REQUIREMENT: Say how many lines of the listing below hold the string "Primma", and say nothing else.

DATA FOR THE TASK:
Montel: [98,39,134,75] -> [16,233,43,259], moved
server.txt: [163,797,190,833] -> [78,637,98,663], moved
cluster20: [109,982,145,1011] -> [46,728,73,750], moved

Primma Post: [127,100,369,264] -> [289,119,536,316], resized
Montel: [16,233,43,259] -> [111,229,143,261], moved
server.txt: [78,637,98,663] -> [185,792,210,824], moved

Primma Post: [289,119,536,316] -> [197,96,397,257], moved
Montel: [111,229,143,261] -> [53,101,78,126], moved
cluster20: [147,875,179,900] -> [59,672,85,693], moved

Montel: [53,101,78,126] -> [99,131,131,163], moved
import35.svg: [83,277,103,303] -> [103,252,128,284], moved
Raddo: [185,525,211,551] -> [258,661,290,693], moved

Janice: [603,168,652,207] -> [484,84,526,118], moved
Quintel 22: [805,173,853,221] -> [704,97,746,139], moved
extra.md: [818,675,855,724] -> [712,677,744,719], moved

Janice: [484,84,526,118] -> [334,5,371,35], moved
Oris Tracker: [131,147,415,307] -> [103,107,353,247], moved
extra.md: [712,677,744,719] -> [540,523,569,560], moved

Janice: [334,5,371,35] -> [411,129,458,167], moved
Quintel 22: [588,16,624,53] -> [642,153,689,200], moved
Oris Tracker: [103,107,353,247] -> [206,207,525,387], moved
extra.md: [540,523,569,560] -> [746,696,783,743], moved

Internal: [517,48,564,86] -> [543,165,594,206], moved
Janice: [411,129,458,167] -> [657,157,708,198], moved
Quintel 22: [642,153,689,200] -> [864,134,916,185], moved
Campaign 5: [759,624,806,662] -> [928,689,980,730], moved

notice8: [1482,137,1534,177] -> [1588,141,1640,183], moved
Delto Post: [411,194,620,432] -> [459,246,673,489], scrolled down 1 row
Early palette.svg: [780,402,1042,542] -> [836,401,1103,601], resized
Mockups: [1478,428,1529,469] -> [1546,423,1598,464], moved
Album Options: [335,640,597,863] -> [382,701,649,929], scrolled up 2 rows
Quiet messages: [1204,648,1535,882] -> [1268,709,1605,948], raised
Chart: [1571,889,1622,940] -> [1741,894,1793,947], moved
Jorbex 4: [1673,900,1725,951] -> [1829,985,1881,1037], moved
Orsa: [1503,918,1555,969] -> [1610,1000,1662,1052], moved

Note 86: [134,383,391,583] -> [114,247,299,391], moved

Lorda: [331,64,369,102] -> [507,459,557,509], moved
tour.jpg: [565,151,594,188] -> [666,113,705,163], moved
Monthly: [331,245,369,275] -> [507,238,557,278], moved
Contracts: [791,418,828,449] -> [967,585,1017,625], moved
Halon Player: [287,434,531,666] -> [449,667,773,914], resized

OUTPUT OF THE EXERCISE: 2